TASK OBJECTIVE =>
Write out again, exactly, the lines below starting at the one with "PIR3 pin OUT: GP0 -> GP19" and ending at the one with "PIR3: HC-SR501 -> HC-SR505".

RECORDS FOR THIS EXERCISE =>
========================================================================
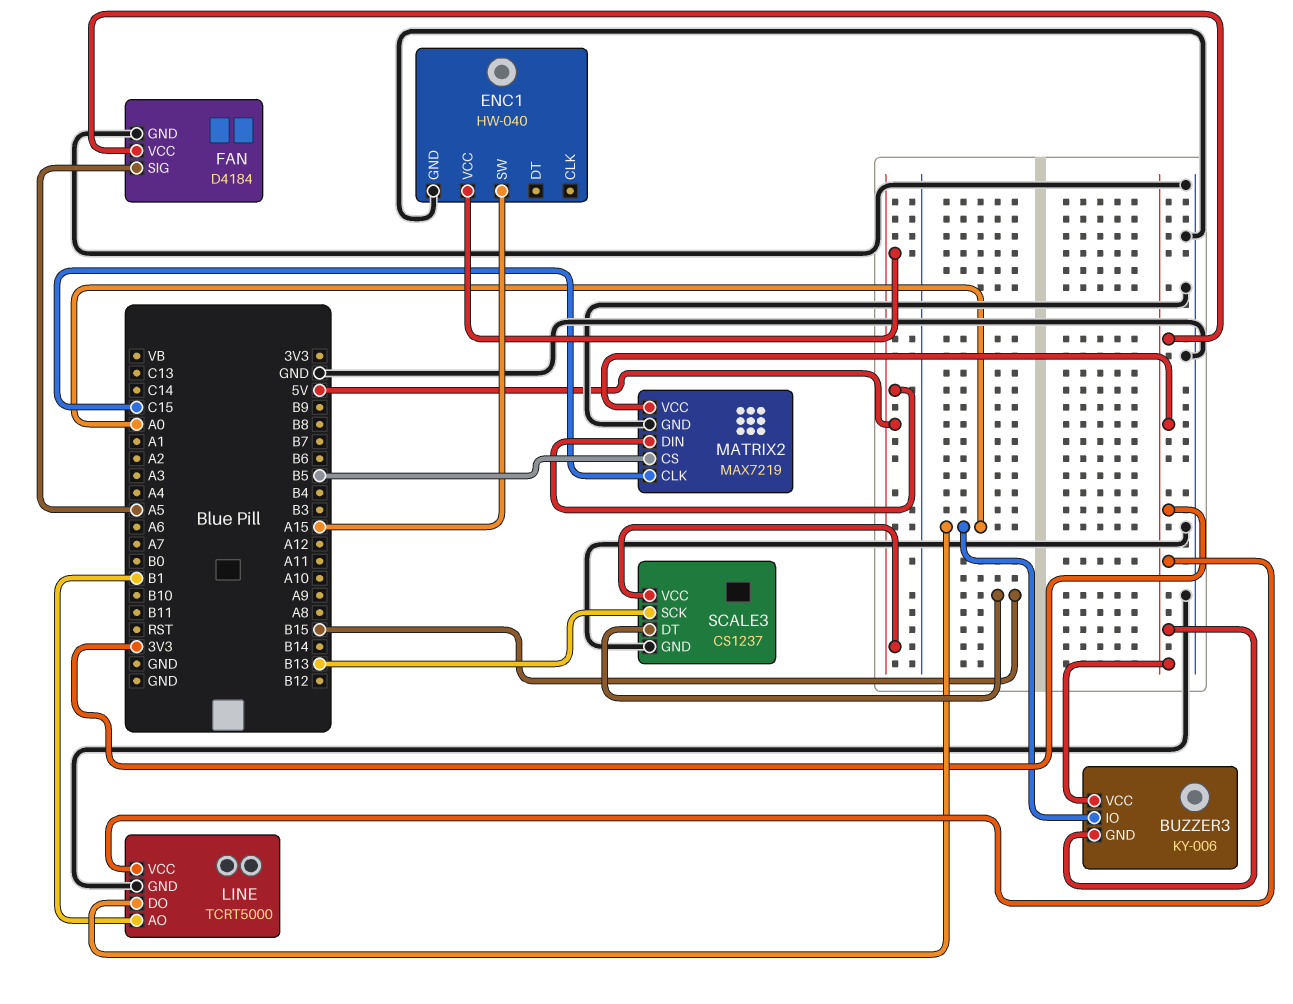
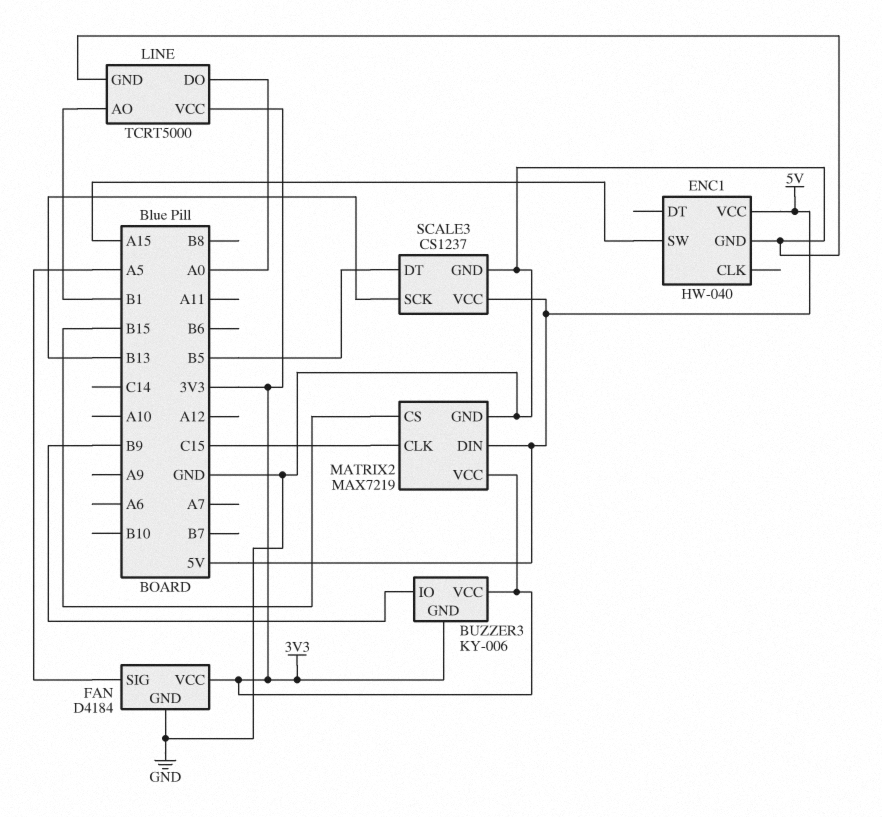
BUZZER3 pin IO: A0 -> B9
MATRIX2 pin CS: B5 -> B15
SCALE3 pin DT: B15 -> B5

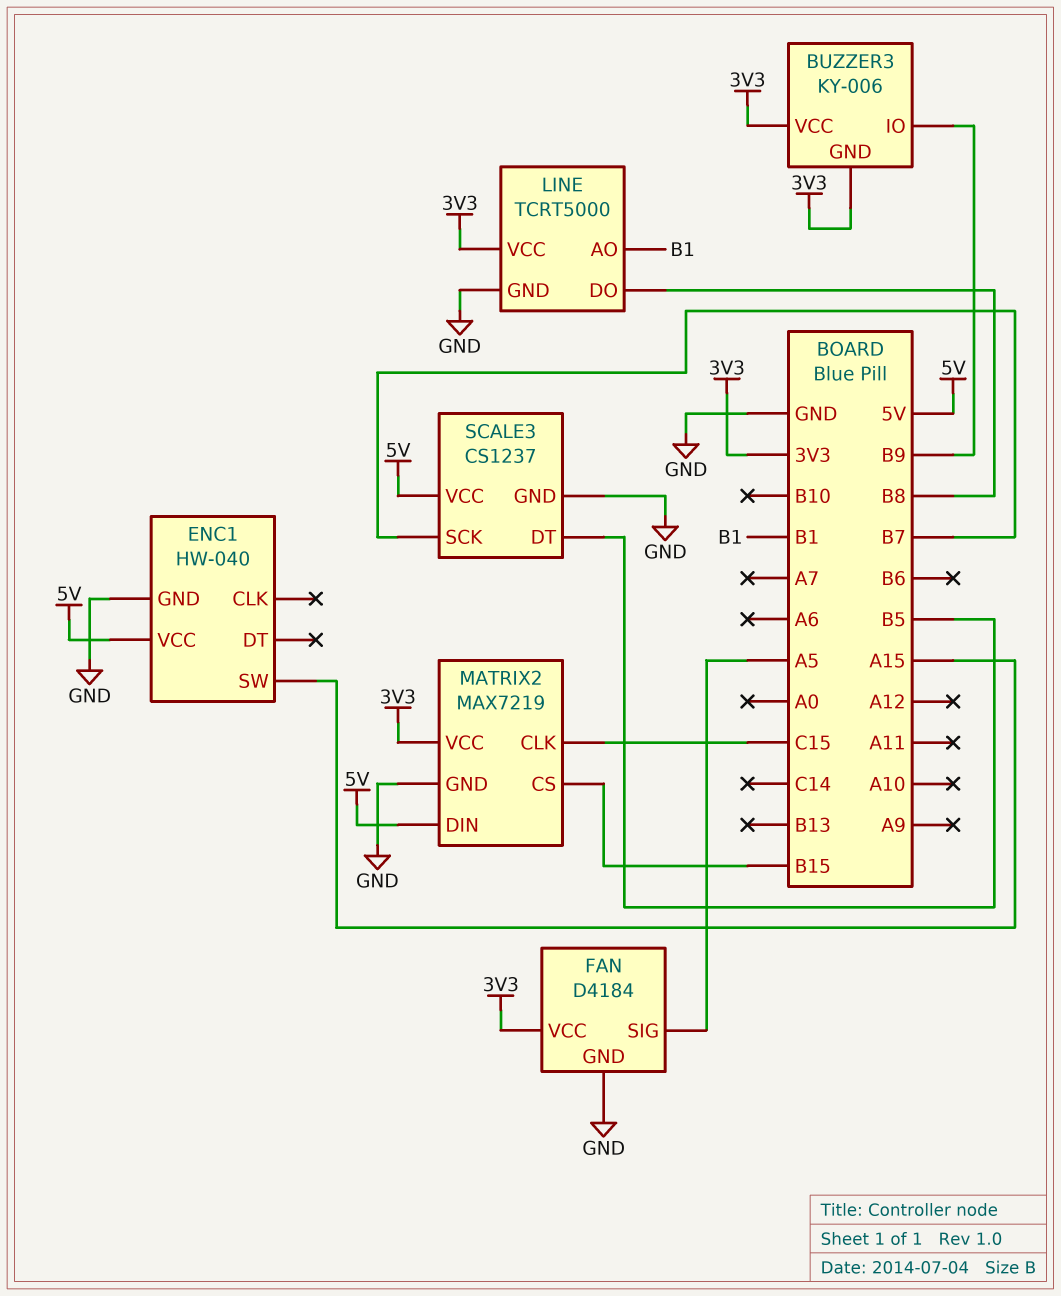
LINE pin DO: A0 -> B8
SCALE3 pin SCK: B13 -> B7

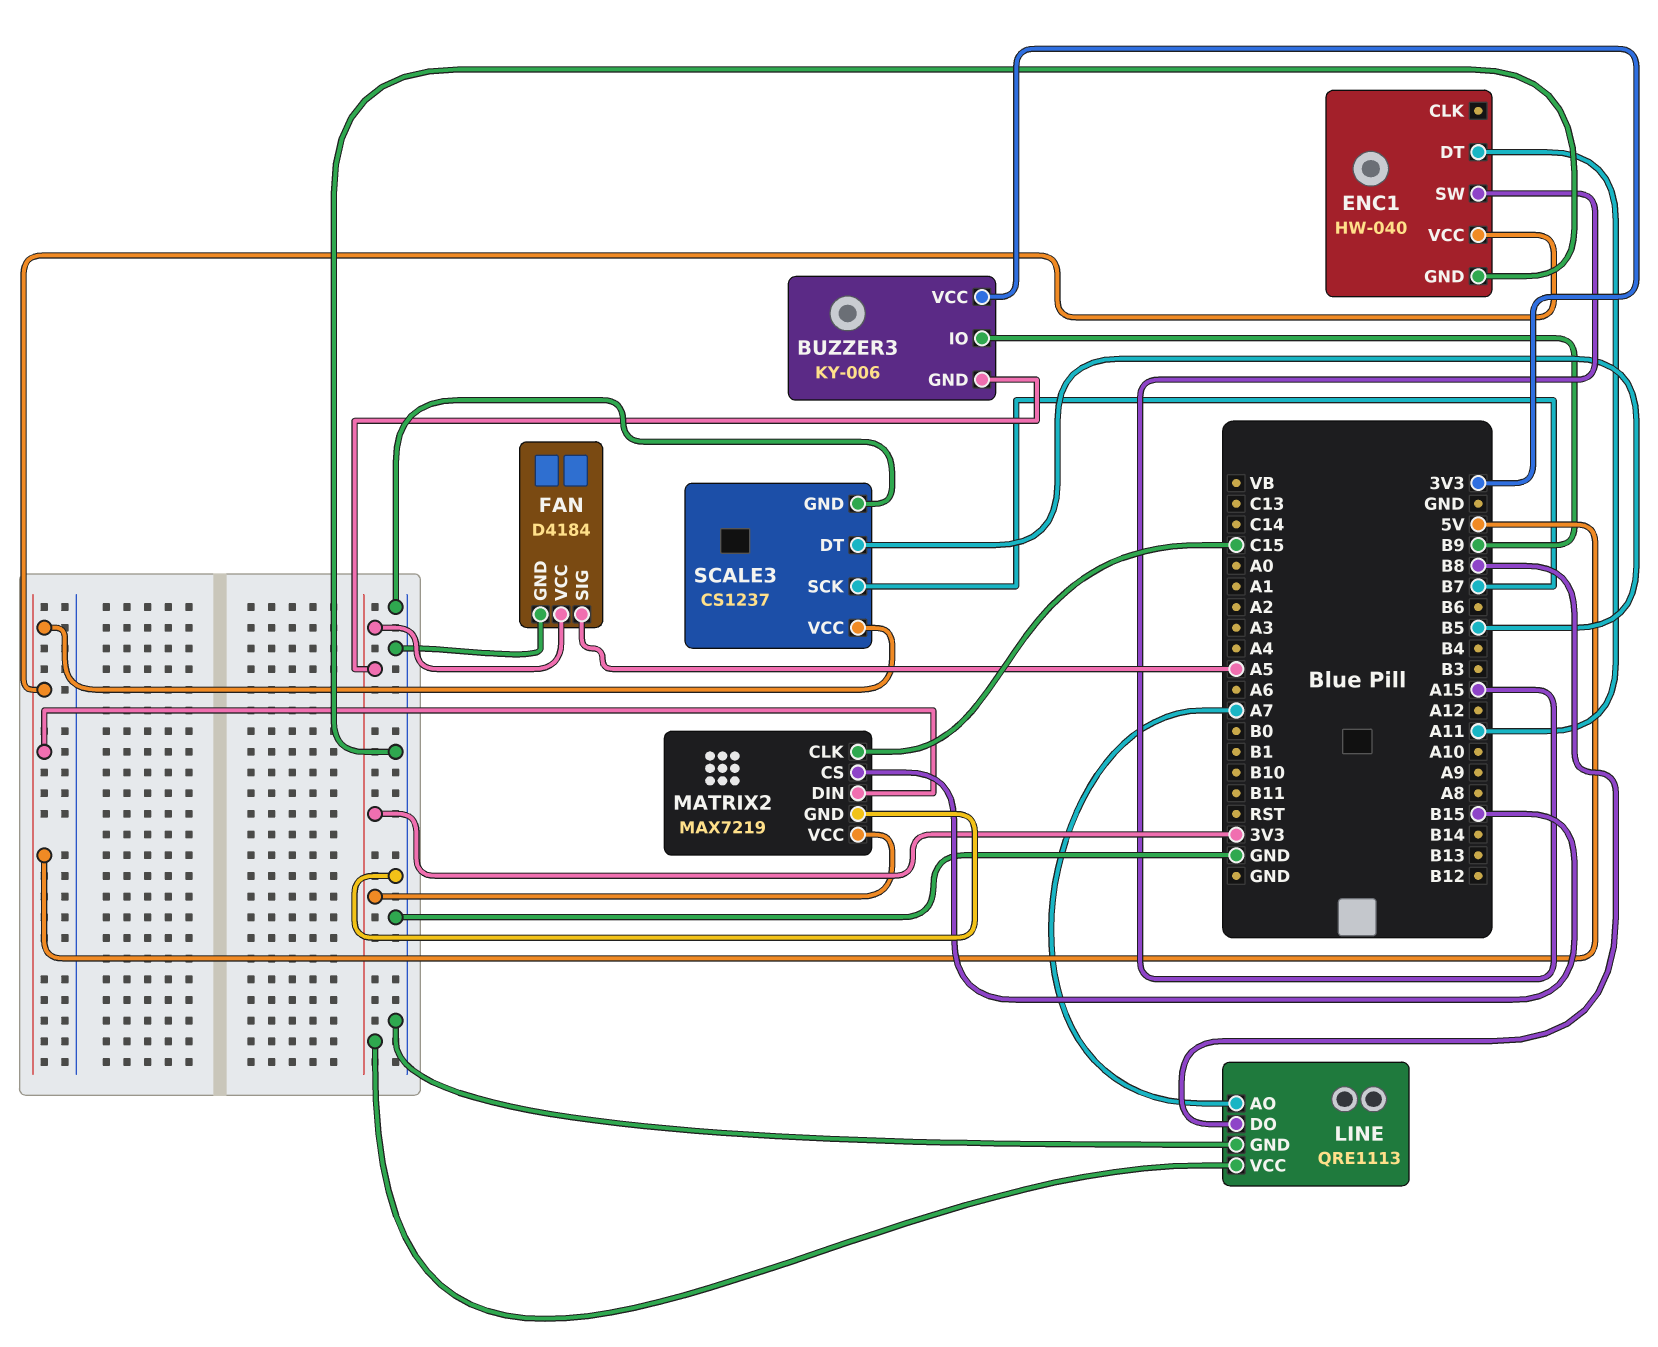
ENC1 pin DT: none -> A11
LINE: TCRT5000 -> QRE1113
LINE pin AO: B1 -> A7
========================================================================
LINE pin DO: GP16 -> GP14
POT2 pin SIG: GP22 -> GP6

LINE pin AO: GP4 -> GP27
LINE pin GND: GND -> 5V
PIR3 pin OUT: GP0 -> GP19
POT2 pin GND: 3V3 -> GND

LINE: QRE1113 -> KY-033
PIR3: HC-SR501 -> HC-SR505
========================================================================
EXERCISE SOLUTION =>
PIR3 pin OUT: GP0 -> GP19
POT2 pin GND: 3V3 -> GND

LINE: QRE1113 -> KY-033
PIR3: HC-SR501 -> HC-SR505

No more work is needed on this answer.